## [Assignment]
Could you restate the data word for word and drop the pictures?

## [Material for this exercise]
===

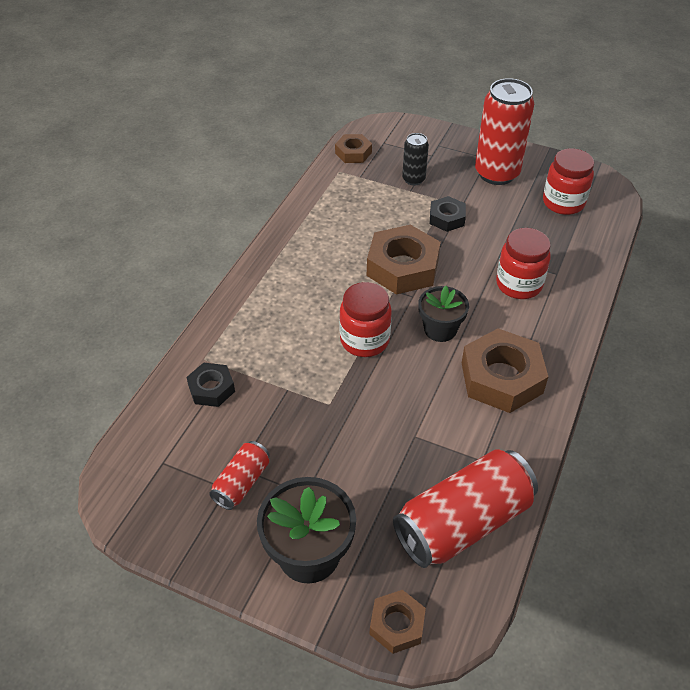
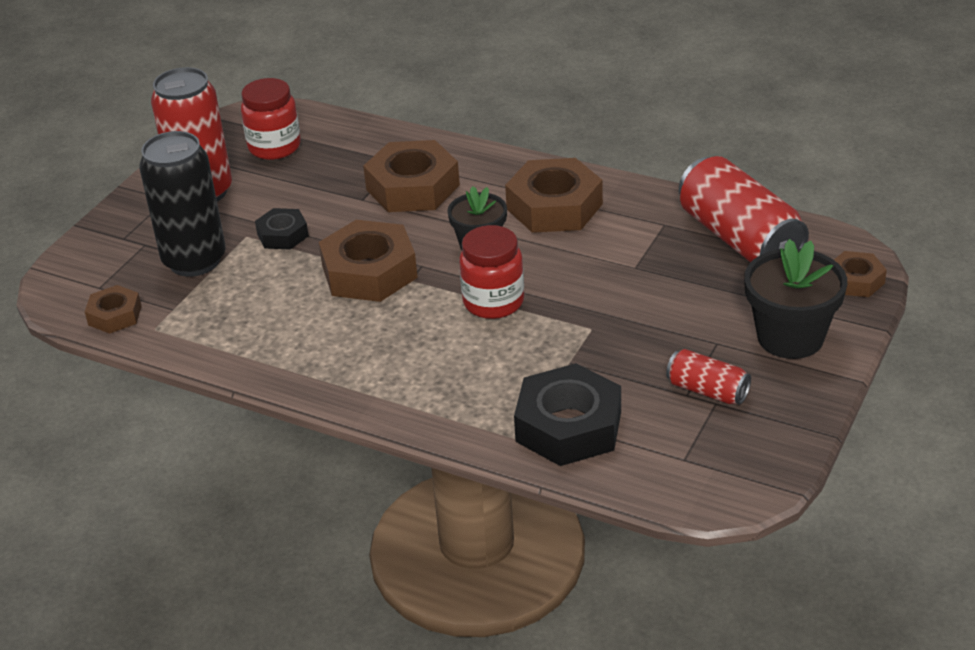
camera: 85 degrees left, 10 degrees down
black nut [186,363,235,407] -> black nut [514,363,621,466], size x1.83
black can [402,133,429,186] -> black can [139,131,226,277], size x1.97
red jar [496,228,551,299] -> brown nut [363,140,460,212]

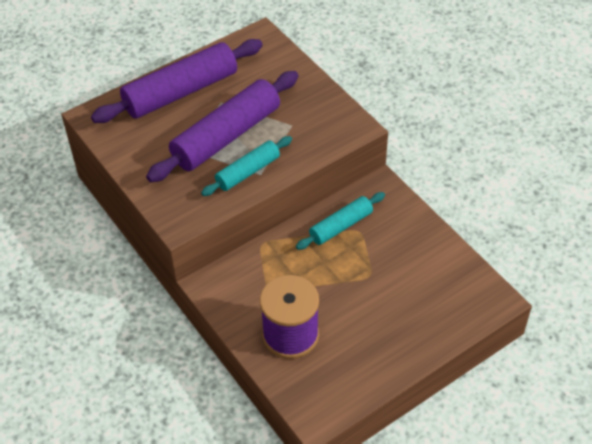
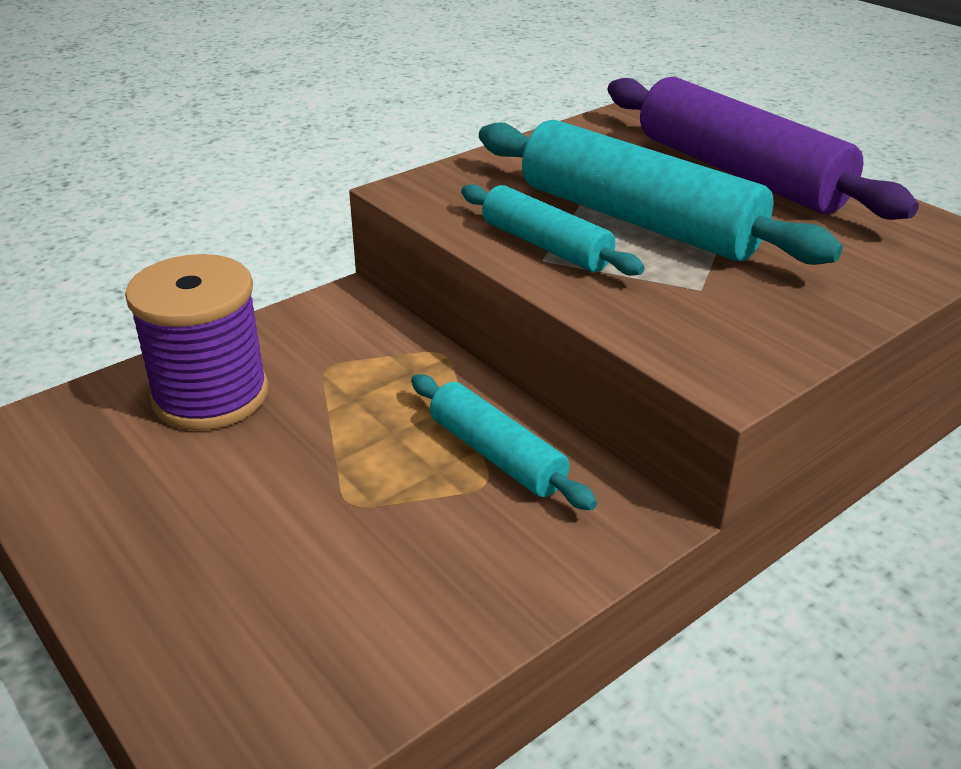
camera: 85 degrees right, 15 degrees down
purple rolling pin [146,71,298,182] -> turquoise rolling pin [479,120,843,265]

===

## [Answer space]
camera: 85 degrees left, 10 degrees down
black nut [186,363,235,407] -> black nut [514,363,621,466], size x1.83
black can [402,133,429,186] -> black can [139,131,226,277], size x1.97
red jar [496,228,551,299] -> brown nut [363,140,460,212]

camera: 85 degrees right, 15 degrees down
purple rolling pin [146,71,298,182] -> turquoise rolling pin [479,120,843,265]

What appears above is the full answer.